→ Exercise aim: For this exercise, output exactly and only the lines running from the one with "yellow soap dispenser [262,333,320,398]" through the final line of the data below, without pictures.

Before-and-after object listings:
· · · · · · ·
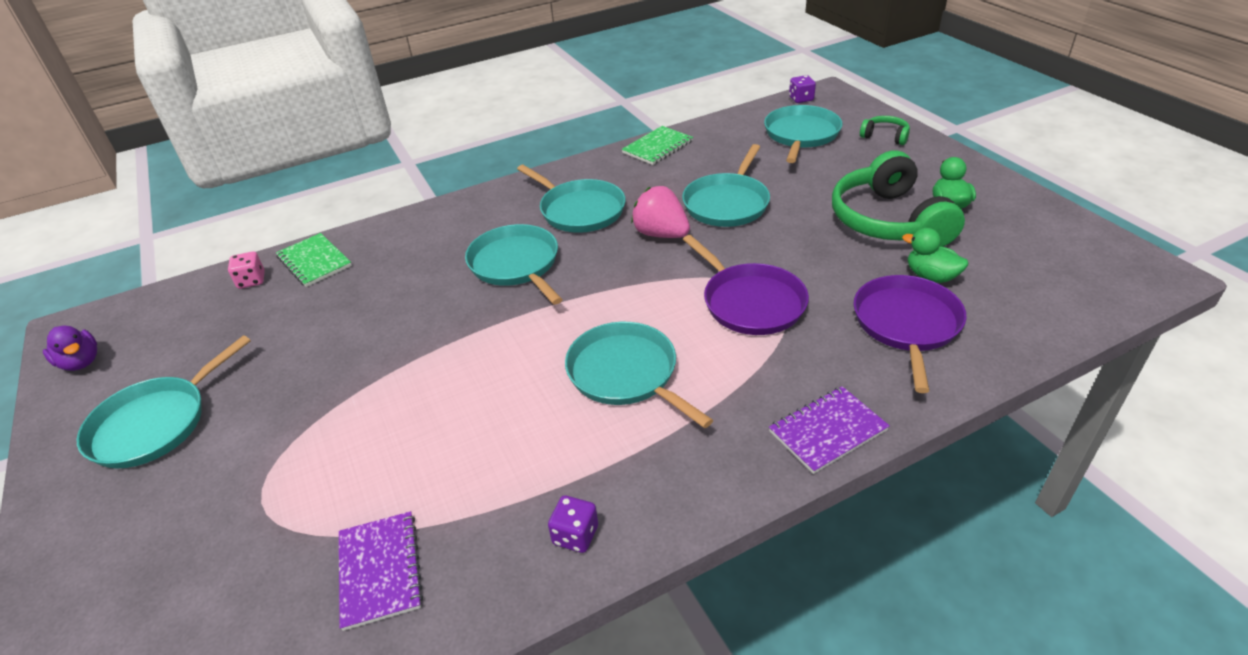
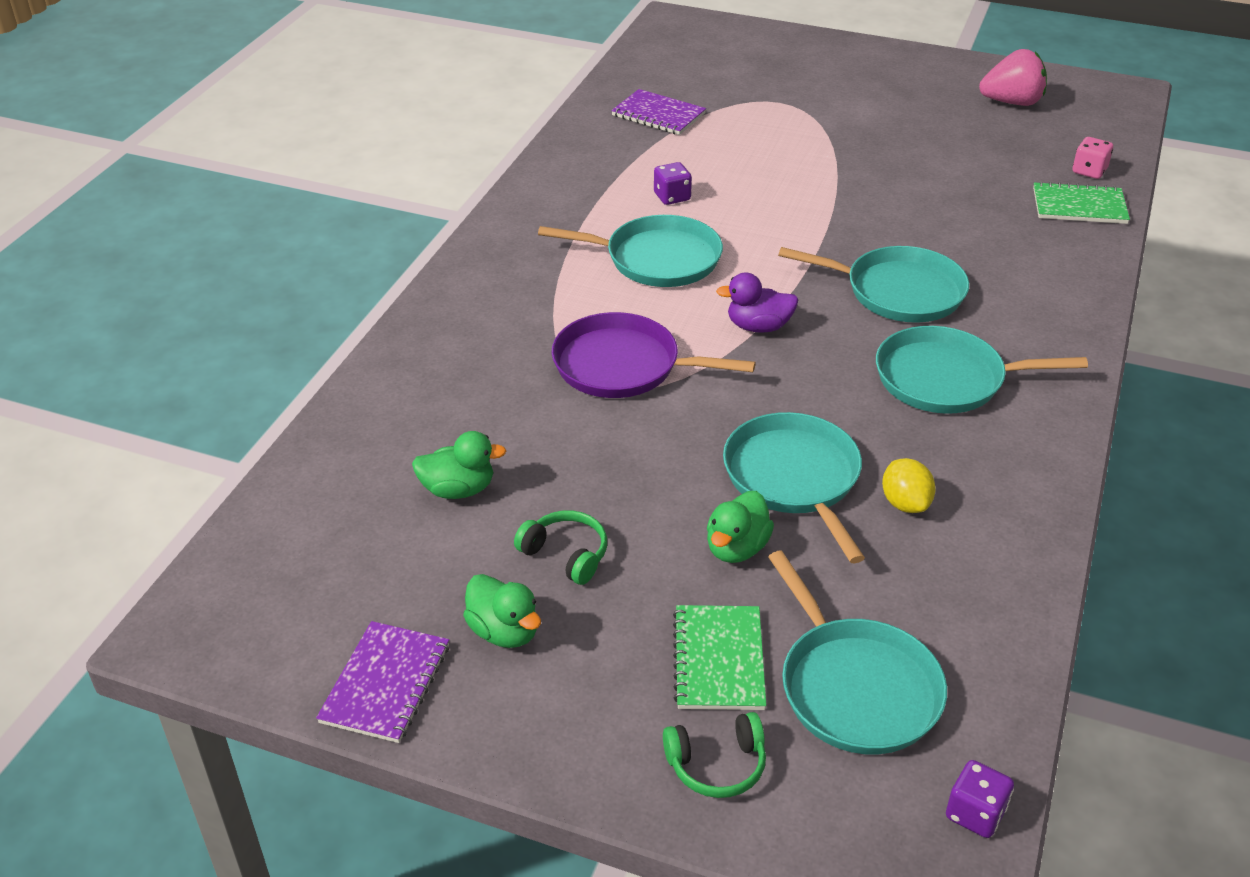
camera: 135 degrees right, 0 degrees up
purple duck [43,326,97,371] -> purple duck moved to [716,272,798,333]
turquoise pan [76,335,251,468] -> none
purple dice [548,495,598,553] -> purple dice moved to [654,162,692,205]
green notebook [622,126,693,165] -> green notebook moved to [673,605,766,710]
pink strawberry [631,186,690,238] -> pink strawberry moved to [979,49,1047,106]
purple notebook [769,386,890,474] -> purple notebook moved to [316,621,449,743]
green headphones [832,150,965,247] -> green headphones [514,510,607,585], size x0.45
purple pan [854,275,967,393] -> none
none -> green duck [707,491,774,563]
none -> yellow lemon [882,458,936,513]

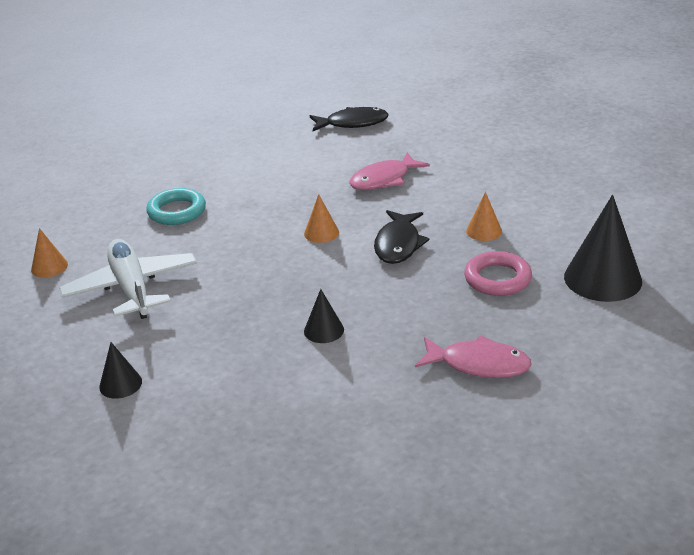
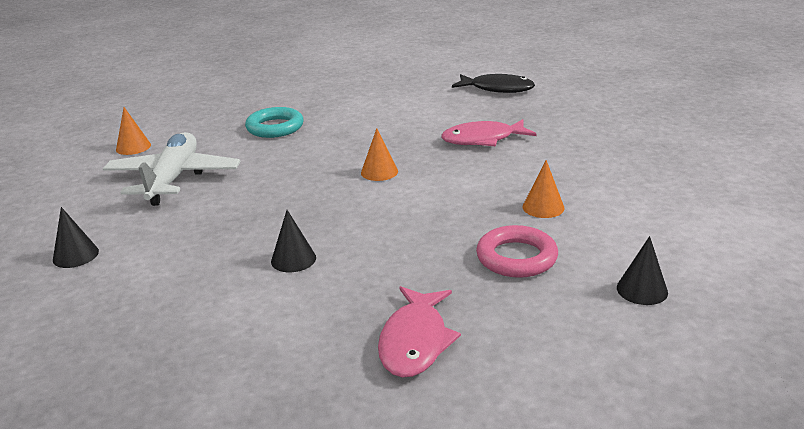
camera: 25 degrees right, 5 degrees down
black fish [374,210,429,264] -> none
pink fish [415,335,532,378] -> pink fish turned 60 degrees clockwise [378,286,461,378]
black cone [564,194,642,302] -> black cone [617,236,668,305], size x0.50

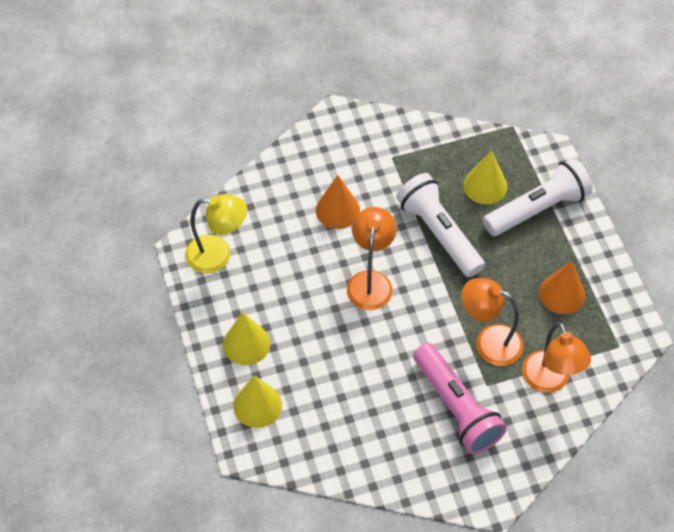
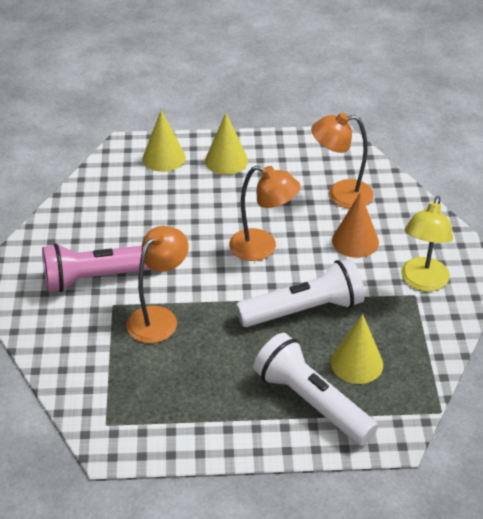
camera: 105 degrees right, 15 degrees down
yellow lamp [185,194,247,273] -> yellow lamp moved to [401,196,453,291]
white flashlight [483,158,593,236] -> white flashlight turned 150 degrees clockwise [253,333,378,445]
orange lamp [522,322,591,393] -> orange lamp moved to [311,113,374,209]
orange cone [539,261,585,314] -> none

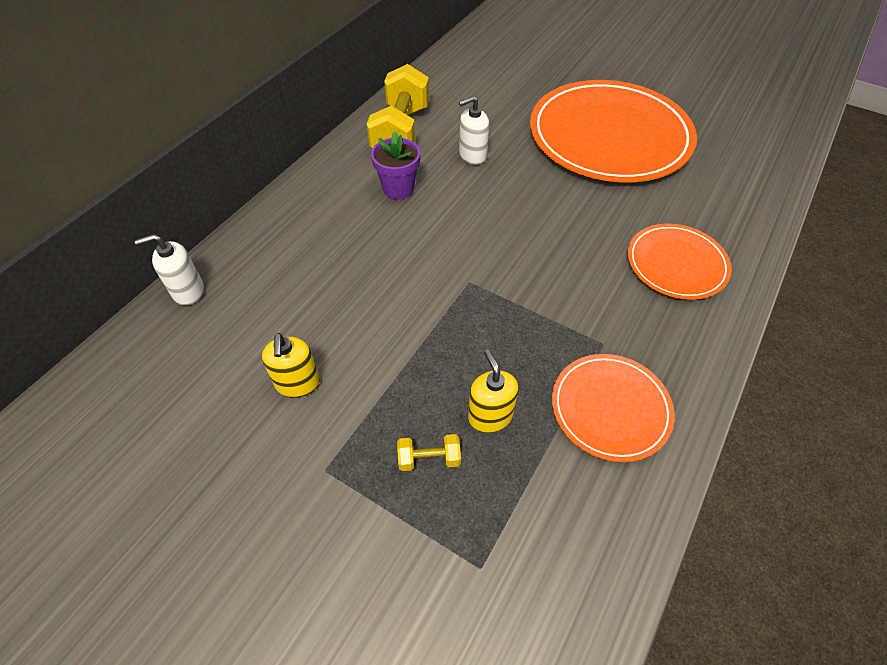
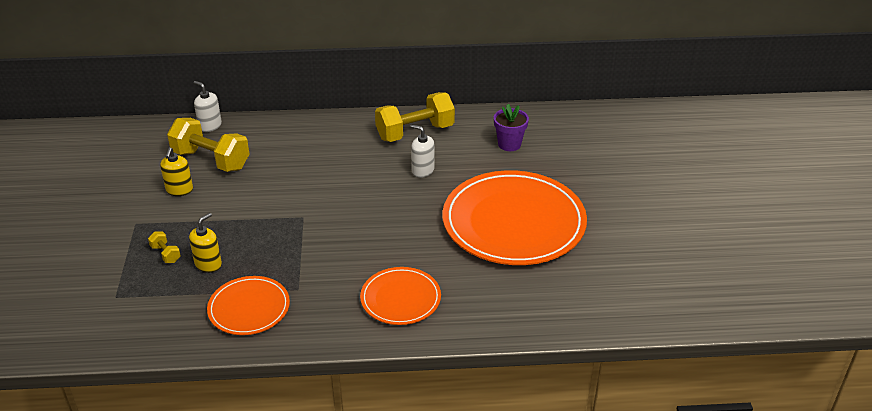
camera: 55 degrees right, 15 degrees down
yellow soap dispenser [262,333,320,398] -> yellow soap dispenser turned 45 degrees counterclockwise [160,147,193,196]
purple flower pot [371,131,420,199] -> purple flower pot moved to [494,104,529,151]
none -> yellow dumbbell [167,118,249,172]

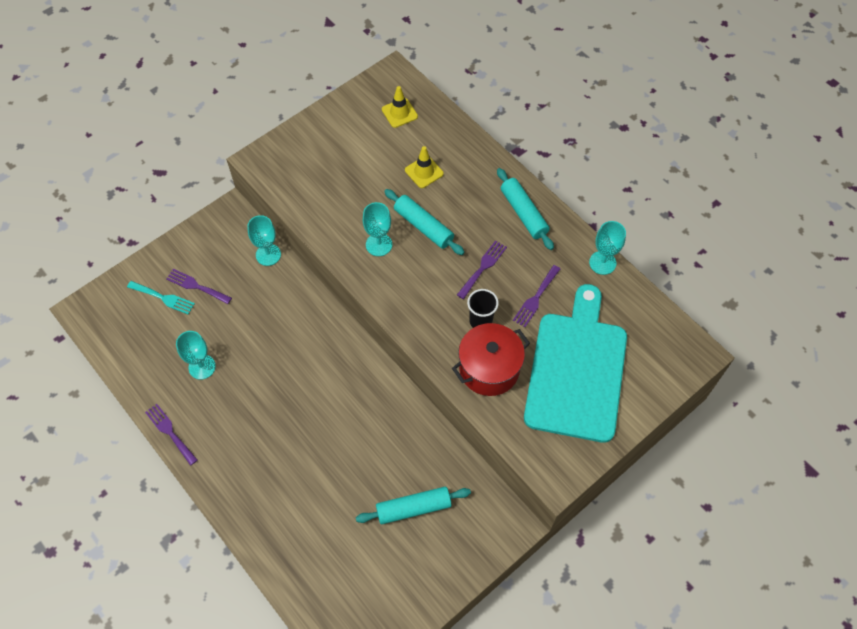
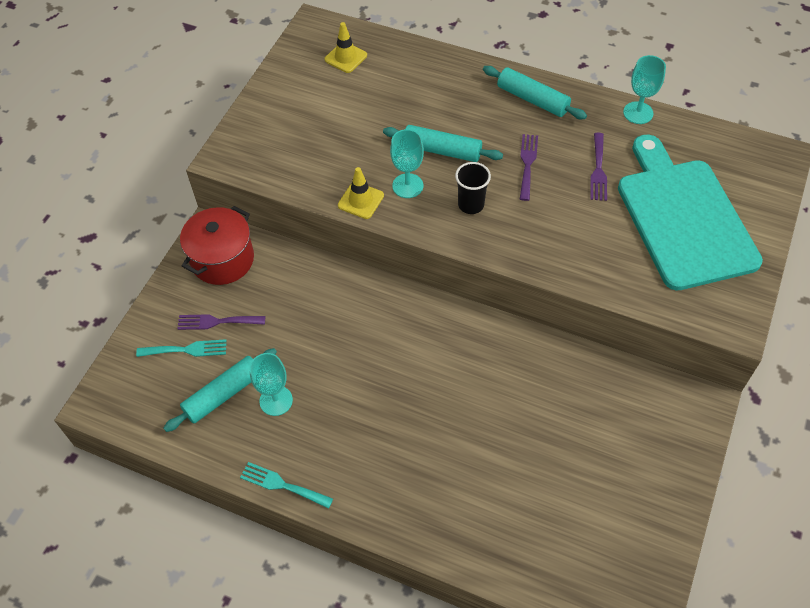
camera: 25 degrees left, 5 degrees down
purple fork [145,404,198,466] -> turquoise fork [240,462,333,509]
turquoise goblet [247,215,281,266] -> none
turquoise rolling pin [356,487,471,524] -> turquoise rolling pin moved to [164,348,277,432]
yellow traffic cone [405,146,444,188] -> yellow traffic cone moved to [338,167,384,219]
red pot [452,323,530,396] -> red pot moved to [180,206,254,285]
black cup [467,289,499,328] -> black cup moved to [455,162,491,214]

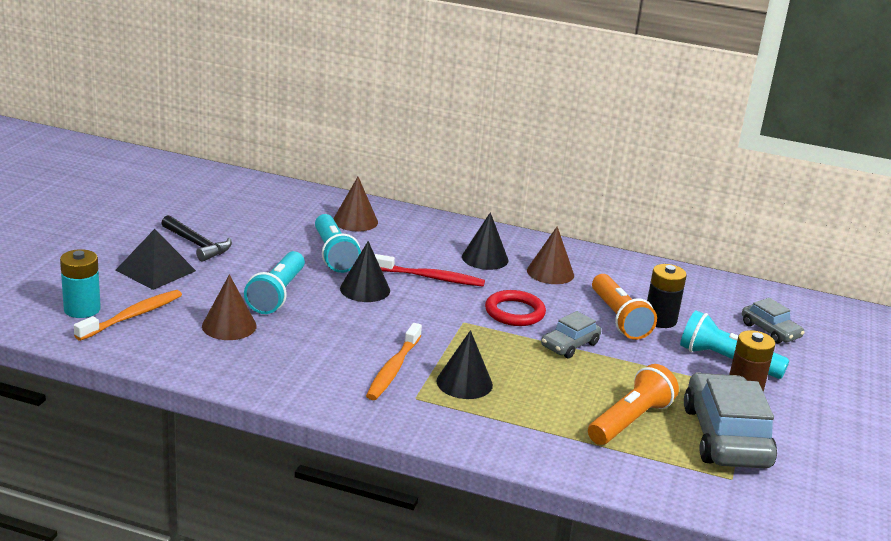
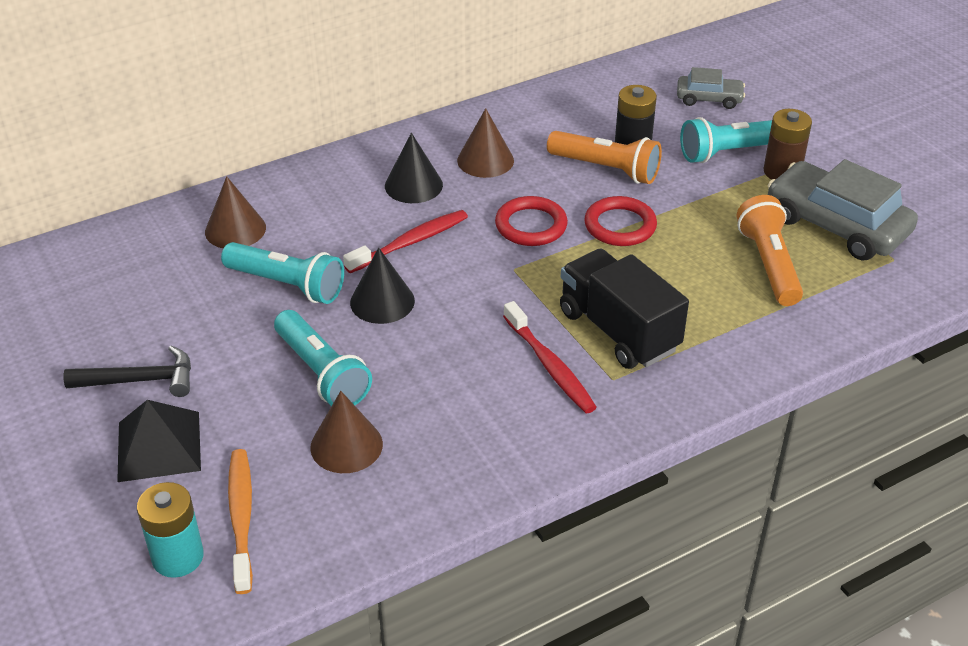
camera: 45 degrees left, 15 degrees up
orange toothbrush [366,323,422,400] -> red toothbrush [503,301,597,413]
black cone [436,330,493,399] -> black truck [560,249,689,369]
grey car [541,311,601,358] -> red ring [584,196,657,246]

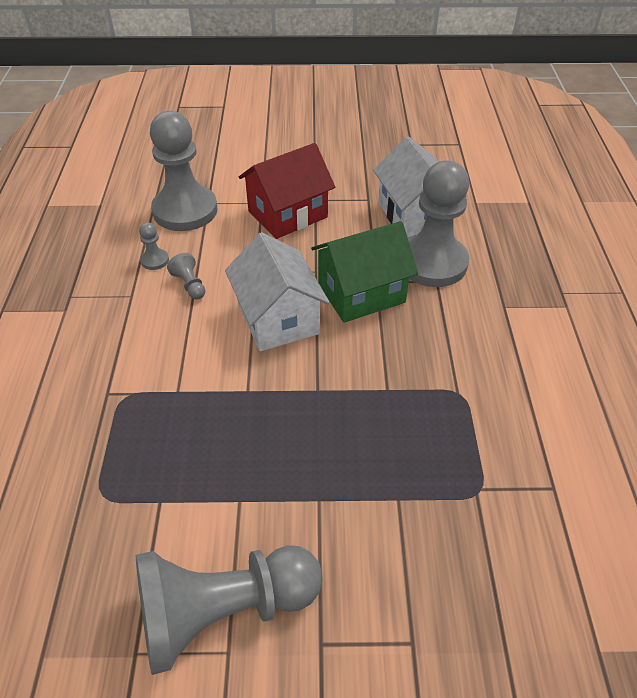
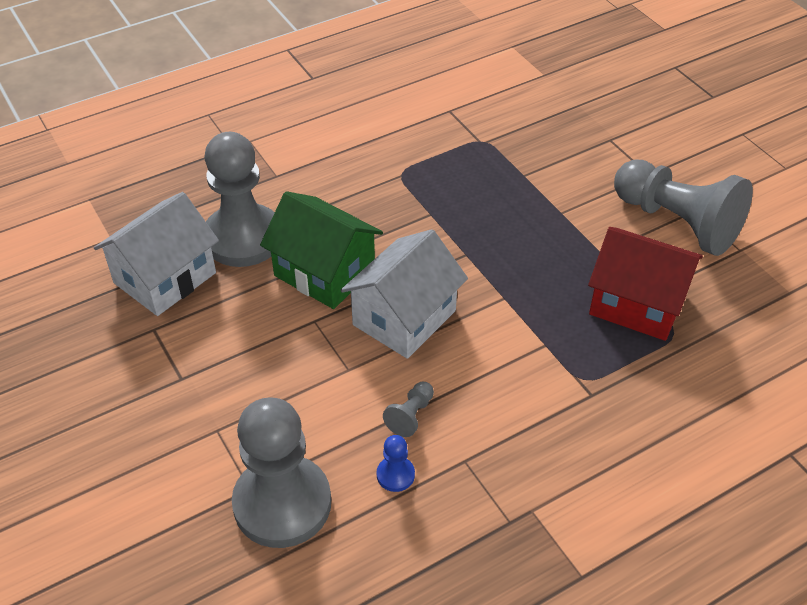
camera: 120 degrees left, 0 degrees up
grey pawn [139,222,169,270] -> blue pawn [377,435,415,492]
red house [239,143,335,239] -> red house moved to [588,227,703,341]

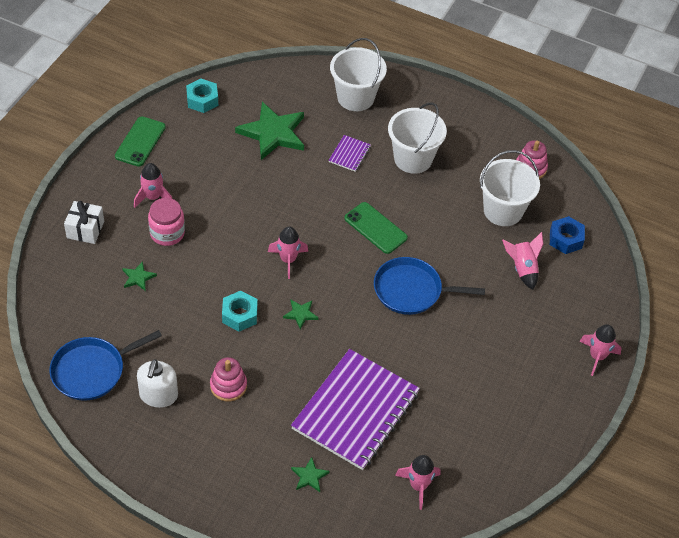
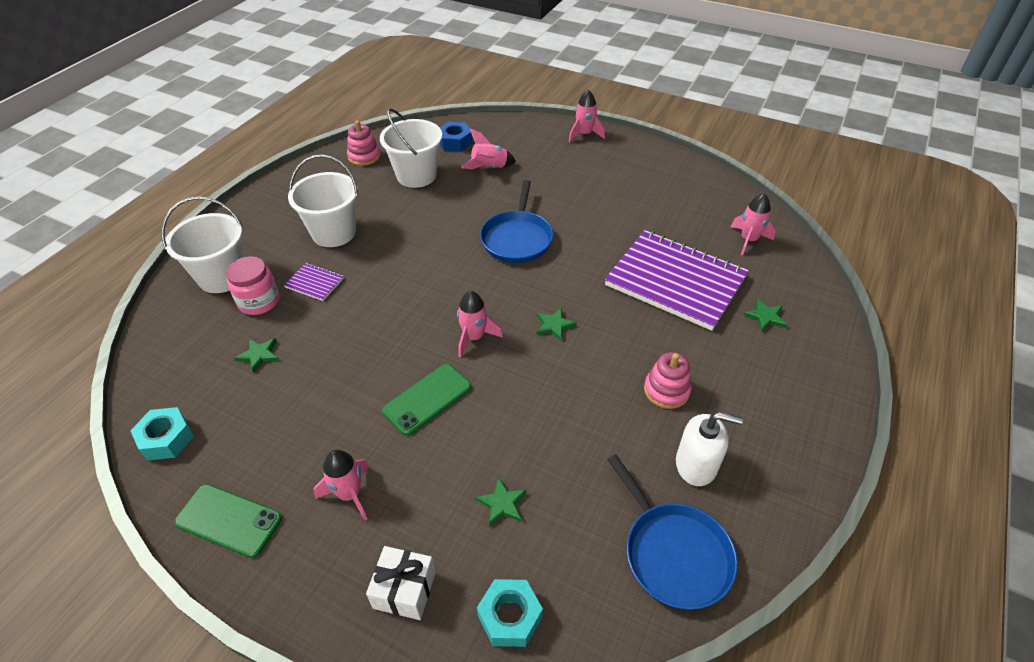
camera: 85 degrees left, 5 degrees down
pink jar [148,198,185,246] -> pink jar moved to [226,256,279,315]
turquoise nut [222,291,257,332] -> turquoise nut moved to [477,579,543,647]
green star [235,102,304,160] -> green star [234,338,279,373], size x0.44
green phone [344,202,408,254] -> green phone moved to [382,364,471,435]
· · · · · · ·
→ Expected answer:
yellow soap dispenser [262,333,320,398] -> yellow soap dispenser turned 45 degrees counterclockwise [160,147,193,196]
purple flower pot [371,131,420,199] -> purple flower pot moved to [494,104,529,151]
none -> yellow dumbbell [167,118,249,172]

camera: 25 degrees left, 5 degrees down
purple fork [145,404,198,466] -> turquoise fork [240,462,333,509]
turquoise goblet [247,215,281,266] -> none
turquoise rolling pin [356,487,471,524] -> turquoise rolling pin moved to [164,348,277,432]
yellow traffic cone [405,146,444,188] -> yellow traffic cone moved to [338,167,384,219]
red pot [452,323,530,396] -> red pot moved to [180,206,254,285]
black cup [467,289,499,328] -> black cup moved to [455,162,491,214]

camera: 45 degrees left, 15 degrees up
orange toothbrush [366,323,422,400] -> red toothbrush [503,301,597,413]
black cone [436,330,493,399] -> black truck [560,249,689,369]
grey car [541,311,601,358] -> red ring [584,196,657,246]

camera: 120 degrees left, 0 degrees up
grey pawn [139,222,169,270] -> blue pawn [377,435,415,492]
red house [239,143,335,239] -> red house moved to [588,227,703,341]

camera: 85 degrees left, 5 degrees down
pink jar [148,198,185,246] -> pink jar moved to [226,256,279,315]
turquoise nut [222,291,257,332] -> turquoise nut moved to [477,579,543,647]
green star [235,102,304,160] -> green star [234,338,279,373], size x0.44
green phone [344,202,408,254] -> green phone moved to [382,364,471,435]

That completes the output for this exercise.